■ **EXTRACTED MATERIAL**
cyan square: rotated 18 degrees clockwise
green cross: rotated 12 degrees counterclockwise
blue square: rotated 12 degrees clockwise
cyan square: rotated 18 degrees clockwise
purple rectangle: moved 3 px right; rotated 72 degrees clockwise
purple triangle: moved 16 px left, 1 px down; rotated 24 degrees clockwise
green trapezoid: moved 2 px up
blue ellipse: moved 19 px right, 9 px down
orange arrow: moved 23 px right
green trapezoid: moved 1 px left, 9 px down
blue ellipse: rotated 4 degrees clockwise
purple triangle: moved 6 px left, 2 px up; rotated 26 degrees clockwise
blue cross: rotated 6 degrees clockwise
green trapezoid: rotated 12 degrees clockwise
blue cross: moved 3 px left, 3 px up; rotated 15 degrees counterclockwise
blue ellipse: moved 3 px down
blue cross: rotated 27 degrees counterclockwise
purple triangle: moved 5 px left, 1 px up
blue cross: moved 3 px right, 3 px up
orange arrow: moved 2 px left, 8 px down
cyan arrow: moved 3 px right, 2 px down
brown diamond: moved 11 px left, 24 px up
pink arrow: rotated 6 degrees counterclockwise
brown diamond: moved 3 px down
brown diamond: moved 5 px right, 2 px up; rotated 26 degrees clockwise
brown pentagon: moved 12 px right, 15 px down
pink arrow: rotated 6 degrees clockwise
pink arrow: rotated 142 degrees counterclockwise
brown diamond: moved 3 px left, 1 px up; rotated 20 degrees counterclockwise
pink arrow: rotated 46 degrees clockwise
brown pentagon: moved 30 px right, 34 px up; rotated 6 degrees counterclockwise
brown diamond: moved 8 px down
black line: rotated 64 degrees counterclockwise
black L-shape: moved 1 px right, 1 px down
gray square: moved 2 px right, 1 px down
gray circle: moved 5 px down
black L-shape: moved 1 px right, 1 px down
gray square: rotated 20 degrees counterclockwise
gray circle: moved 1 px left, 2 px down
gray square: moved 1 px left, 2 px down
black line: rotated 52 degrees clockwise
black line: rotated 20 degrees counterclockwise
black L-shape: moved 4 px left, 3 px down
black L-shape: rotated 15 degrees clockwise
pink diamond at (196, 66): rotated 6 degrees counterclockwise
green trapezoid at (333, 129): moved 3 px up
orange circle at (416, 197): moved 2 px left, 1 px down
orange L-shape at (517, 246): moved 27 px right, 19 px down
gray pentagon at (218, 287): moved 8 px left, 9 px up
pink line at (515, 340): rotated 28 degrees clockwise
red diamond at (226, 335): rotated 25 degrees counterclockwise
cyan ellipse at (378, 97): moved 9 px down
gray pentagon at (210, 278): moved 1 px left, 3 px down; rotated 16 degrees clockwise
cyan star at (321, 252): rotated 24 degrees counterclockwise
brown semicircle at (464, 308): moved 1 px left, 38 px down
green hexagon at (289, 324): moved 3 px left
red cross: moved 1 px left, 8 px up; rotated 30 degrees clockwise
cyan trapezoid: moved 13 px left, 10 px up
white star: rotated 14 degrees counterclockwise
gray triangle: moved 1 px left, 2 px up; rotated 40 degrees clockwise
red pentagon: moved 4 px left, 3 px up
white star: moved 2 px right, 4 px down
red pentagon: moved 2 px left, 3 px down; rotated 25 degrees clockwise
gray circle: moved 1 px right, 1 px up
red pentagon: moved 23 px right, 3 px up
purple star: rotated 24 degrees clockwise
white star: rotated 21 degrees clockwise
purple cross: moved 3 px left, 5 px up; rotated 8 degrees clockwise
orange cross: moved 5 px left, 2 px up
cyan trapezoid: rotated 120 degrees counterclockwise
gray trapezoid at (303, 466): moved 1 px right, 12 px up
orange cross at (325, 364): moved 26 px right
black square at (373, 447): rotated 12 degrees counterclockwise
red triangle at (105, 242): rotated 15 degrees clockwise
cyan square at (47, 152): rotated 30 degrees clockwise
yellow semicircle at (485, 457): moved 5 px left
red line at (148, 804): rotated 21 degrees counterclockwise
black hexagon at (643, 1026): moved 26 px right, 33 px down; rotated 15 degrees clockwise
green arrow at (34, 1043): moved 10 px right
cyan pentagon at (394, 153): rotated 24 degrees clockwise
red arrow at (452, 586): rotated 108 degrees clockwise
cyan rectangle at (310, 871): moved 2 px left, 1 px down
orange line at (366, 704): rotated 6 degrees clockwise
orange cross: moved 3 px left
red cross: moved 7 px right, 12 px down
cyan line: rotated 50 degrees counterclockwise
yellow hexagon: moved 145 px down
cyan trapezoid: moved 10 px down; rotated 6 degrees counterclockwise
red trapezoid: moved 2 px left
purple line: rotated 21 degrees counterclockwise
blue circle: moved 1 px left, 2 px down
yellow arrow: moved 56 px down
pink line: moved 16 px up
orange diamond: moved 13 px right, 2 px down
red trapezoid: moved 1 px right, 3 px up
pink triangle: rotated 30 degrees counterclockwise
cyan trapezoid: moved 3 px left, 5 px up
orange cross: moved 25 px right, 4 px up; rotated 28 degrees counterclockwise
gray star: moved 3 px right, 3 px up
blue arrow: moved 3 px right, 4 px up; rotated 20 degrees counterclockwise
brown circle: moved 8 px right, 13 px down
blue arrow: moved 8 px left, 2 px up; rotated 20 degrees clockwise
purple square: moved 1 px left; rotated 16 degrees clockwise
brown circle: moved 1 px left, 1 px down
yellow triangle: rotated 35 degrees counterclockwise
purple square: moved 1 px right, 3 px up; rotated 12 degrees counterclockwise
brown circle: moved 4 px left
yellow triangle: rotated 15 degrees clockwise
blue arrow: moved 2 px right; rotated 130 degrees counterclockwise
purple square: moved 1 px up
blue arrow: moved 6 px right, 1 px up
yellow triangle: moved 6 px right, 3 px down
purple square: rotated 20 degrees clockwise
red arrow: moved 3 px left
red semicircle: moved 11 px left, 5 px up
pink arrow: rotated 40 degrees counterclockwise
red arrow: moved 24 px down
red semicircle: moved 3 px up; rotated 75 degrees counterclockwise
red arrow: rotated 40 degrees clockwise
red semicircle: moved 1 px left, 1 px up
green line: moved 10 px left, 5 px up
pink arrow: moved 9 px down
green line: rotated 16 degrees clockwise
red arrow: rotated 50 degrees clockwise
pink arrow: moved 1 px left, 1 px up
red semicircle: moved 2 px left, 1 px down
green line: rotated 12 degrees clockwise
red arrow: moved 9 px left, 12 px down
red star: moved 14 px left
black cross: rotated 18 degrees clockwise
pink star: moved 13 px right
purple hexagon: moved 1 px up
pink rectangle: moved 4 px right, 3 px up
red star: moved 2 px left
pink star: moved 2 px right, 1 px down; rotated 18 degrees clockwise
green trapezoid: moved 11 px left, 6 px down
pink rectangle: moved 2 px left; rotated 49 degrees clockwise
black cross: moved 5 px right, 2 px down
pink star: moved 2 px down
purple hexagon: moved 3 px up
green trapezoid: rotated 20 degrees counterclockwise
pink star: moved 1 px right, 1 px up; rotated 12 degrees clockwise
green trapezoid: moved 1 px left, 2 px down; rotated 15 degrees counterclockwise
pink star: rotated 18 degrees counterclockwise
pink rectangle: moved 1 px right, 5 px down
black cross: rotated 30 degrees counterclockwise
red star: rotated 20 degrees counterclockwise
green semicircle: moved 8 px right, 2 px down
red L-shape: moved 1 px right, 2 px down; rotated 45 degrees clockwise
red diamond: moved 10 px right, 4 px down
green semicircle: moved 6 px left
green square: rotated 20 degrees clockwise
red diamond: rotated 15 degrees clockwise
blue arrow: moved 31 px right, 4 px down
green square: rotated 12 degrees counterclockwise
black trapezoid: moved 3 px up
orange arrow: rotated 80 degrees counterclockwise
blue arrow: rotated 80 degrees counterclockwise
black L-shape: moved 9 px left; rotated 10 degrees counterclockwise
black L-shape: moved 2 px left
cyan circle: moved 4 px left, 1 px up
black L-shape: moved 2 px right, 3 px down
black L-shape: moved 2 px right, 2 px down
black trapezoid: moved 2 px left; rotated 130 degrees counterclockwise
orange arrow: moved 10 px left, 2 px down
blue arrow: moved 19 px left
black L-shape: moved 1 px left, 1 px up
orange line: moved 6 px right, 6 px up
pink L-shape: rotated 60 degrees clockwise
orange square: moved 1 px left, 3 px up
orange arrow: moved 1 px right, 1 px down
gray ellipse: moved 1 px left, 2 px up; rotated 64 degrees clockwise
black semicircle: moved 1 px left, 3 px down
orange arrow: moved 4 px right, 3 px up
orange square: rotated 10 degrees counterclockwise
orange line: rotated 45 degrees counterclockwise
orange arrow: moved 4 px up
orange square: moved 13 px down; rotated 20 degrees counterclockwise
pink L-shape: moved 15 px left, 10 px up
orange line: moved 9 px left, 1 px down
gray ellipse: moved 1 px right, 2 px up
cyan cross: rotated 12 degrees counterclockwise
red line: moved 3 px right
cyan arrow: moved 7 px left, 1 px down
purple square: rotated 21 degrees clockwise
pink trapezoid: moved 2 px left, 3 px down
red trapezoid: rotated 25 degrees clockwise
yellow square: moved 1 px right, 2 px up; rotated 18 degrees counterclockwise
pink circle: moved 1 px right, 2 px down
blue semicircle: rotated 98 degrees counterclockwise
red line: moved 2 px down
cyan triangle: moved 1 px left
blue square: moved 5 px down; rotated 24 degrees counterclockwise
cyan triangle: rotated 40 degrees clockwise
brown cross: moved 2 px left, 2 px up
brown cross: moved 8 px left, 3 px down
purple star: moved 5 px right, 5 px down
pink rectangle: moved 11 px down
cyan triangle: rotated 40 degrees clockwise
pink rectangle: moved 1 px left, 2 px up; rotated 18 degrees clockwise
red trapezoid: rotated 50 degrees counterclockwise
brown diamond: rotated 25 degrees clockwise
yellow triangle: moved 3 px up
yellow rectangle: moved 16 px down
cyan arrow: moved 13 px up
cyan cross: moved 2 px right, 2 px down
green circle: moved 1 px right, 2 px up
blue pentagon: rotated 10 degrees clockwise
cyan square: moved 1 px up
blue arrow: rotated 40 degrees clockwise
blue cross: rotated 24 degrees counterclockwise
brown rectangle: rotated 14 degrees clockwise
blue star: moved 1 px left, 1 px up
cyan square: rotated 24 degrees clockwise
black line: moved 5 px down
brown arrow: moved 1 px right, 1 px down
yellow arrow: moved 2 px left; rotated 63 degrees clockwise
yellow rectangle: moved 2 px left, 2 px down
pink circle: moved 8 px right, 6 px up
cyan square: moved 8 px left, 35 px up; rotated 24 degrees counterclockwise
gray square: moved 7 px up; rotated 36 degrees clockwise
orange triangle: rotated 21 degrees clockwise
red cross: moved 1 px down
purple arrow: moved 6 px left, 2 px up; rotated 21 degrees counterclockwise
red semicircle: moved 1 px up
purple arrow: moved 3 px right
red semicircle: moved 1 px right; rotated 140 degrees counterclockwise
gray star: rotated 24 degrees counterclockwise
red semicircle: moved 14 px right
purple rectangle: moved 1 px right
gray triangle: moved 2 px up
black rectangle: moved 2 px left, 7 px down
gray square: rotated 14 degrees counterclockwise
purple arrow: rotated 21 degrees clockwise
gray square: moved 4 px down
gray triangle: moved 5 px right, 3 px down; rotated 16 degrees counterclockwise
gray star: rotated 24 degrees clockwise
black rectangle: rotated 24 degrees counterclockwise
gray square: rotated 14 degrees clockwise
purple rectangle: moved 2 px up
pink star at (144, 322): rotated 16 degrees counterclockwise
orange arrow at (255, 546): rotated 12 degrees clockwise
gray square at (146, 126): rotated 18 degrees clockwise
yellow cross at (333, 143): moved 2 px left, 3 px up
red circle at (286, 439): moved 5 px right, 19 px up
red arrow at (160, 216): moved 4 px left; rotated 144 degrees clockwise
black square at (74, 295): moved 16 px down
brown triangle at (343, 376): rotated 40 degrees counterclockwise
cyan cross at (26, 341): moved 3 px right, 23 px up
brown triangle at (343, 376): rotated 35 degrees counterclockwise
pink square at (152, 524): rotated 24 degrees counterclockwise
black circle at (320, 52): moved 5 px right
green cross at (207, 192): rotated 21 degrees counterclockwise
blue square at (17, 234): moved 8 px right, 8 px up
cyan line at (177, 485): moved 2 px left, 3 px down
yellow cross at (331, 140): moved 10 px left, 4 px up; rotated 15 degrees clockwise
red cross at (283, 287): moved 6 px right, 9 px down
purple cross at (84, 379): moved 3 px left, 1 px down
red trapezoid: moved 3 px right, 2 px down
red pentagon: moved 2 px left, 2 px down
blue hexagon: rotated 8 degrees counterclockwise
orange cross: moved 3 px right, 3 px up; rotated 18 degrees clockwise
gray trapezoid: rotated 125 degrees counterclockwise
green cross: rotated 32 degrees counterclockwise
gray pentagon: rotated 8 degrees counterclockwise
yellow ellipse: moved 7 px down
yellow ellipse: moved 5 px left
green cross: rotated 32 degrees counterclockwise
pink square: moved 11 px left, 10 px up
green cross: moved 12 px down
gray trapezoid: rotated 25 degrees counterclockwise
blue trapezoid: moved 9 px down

■ **TO BE DONE**
Copy the entries from the first one through the line containing "blue ellipse: moved 19 px right, 9 px down", substituting "cyan circle" for "cyan square" and leaving everything else unaltered.

■ **ANSWER FOR THIS EXERCISE**
cyan circle: rotated 18 degrees clockwise
green cross: rotated 12 degrees counterclockwise
blue square: rotated 12 degrees clockwise
cyan circle: rotated 18 degrees clockwise
purple rectangle: moved 3 px right; rotated 72 degrees clockwise
purple triangle: moved 16 px left, 1 px down; rotated 24 degrees clockwise
green trapezoid: moved 2 px up
blue ellipse: moved 19 px right, 9 px down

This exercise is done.